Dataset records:
=-=-=-=-=

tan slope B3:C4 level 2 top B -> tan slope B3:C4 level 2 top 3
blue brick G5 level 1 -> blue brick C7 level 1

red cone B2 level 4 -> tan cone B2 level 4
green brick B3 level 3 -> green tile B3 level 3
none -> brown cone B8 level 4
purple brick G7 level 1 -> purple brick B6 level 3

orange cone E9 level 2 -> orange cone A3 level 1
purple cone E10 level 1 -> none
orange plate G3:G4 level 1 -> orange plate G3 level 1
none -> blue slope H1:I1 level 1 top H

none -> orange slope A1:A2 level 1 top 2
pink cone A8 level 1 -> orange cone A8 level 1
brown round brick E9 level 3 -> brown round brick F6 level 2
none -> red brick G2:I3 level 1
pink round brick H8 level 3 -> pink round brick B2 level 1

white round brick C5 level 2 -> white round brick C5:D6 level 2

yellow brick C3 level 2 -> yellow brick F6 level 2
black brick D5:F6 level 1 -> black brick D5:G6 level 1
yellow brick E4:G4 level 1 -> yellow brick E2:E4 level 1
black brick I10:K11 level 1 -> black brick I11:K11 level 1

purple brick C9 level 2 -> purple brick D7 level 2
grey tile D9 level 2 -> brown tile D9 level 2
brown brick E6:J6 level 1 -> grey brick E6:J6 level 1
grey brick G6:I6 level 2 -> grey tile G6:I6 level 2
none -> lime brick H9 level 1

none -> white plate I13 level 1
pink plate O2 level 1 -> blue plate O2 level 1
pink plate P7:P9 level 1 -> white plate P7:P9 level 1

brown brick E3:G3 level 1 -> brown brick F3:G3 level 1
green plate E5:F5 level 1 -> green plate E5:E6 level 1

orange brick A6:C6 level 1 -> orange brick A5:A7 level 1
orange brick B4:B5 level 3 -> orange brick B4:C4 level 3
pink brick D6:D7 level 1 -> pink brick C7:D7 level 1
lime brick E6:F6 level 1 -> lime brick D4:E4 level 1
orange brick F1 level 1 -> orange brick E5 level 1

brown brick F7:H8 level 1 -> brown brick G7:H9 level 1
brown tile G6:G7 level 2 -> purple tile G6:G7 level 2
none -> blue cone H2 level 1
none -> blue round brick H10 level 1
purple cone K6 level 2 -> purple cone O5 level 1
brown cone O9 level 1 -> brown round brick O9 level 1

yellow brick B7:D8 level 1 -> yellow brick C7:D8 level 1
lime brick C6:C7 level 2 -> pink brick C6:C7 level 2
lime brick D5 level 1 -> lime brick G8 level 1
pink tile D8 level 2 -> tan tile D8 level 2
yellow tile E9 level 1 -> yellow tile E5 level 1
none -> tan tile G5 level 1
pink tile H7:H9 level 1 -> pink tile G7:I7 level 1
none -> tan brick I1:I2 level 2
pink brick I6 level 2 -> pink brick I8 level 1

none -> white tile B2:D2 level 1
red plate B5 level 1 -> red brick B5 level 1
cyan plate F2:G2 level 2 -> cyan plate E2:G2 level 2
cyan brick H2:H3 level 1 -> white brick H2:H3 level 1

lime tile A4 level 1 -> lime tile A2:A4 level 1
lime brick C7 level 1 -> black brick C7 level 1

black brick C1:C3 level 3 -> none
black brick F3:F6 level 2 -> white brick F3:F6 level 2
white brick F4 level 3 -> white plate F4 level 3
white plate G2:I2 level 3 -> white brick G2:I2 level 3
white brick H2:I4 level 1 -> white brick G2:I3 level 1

=-=-=-=-=

* _TASK TO COMPLETE_
Would you copy, unchanged, the stretch of the records above that begins at the line containing "none -> white tile B2:D2 level 1" and ends at the line containing "black brick F3:F6", and only that?

* _RESULT OF THIS TASK_
none -> white tile B2:D2 level 1
red plate B5 level 1 -> red brick B5 level 1
cyan plate F2:G2 level 2 -> cyan plate E2:G2 level 2
cyan brick H2:H3 level 1 -> white brick H2:H3 level 1

lime tile A4 level 1 -> lime tile A2:A4 level 1
lime brick C7 level 1 -> black brick C7 level 1

black brick C1:C3 level 3 -> none
black brick F3:F6 level 2 -> white brick F3:F6 level 2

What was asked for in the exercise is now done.